- Opening Delimiter -

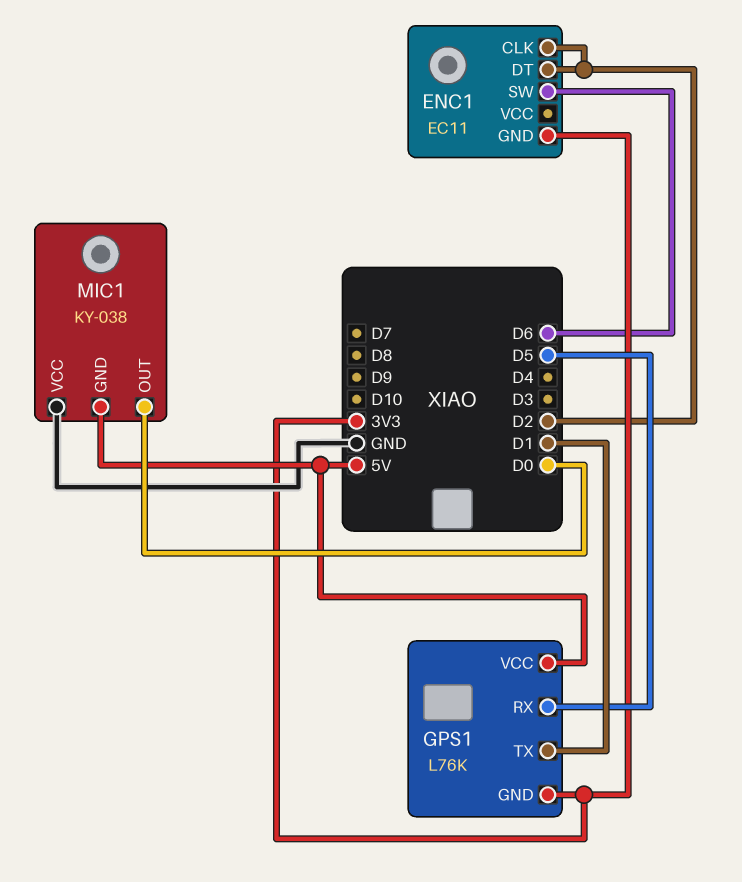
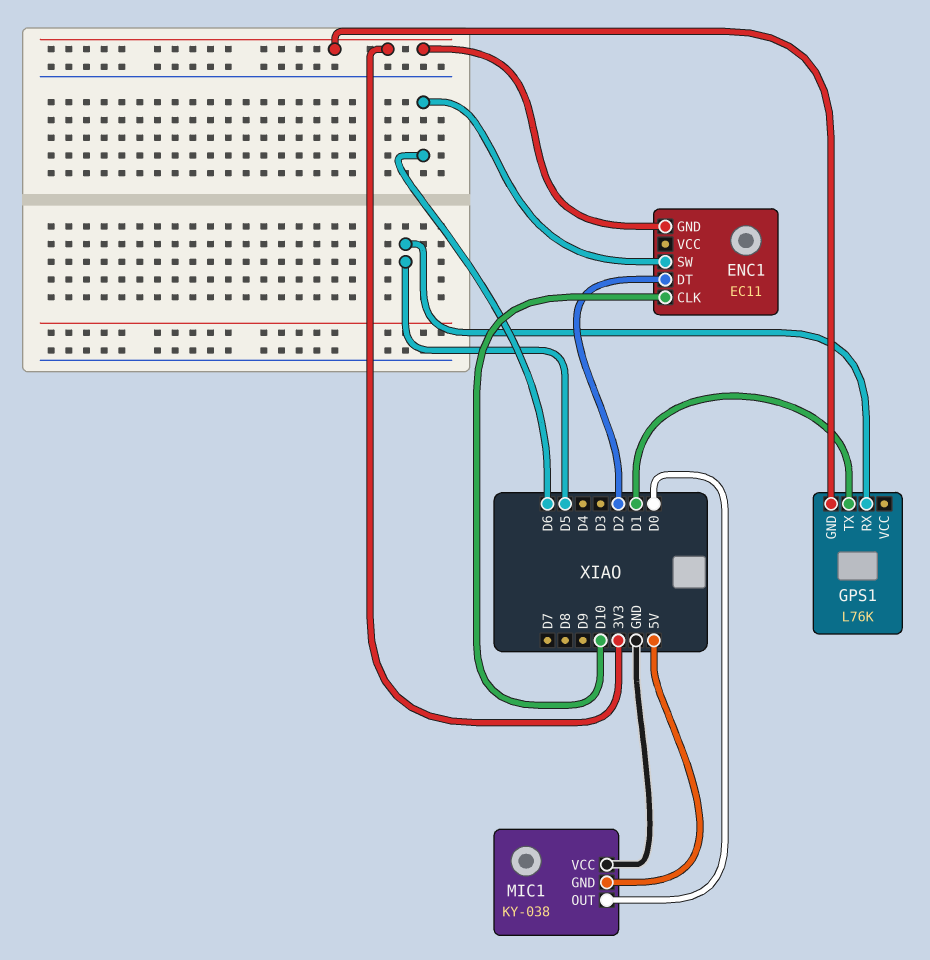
ENC1 pin CLK: D2 -> D10
GPS1 pin VCC: 5V -> none

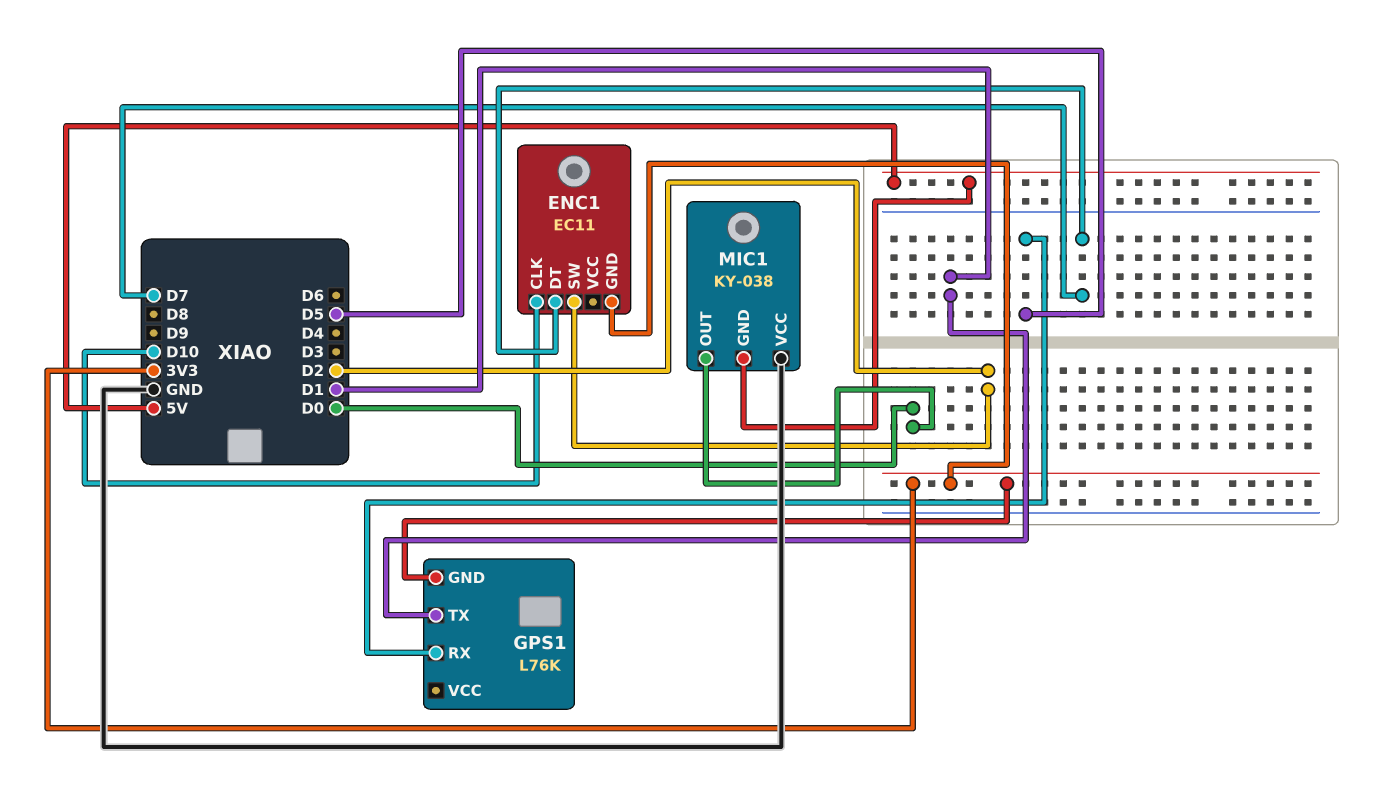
ENC1 pin DT: D2 -> D7
ENC1 pin SW: D6 -> D2

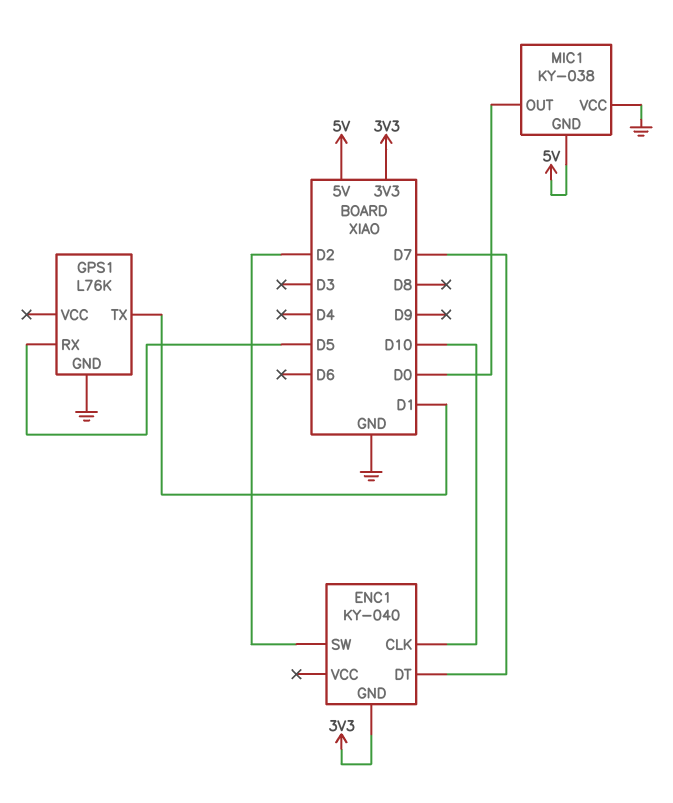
ENC1: EC11 -> KY-040
GPS1 pin GND: 3V3 -> GND

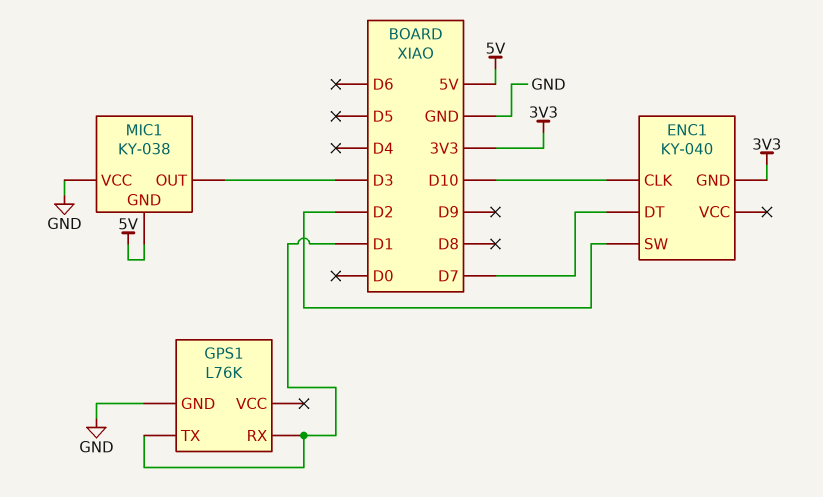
GPS1 pin RX: D5 -> D1
MIC1 pin OUT: D0 -> D3

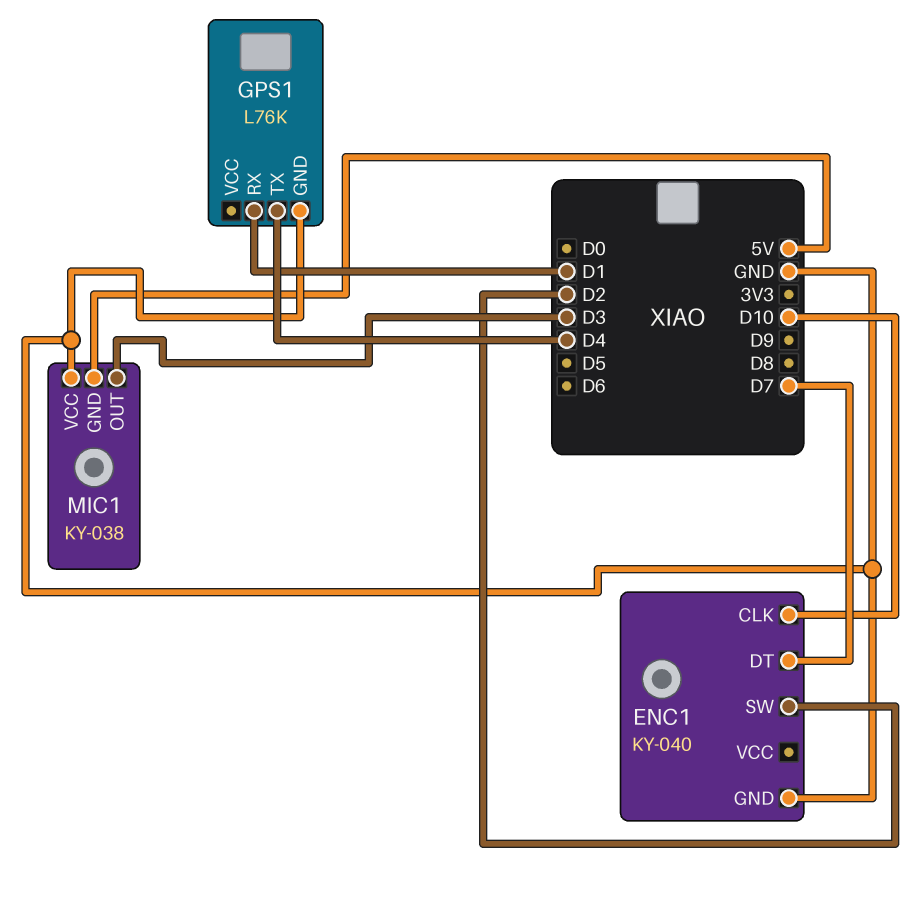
ENC1 pin GND: 3V3 -> GND
GPS1 pin TX: D1 -> D4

- Closing Delimiter -

#### TASK DESCRIPTION
Reproduce the entire listing exactly, except for any pictures it contains.

#### EXERCISE SOLUTION
ENC1 pin CLK: D2 -> D10
GPS1 pin VCC: 5V -> none

ENC1 pin DT: D2 -> D7
ENC1 pin SW: D6 -> D2

ENC1: EC11 -> KY-040
GPS1 pin GND: 3V3 -> GND

GPS1 pin RX: D5 -> D1
MIC1 pin OUT: D0 -> D3

ENC1 pin GND: 3V3 -> GND
GPS1 pin TX: D1 -> D4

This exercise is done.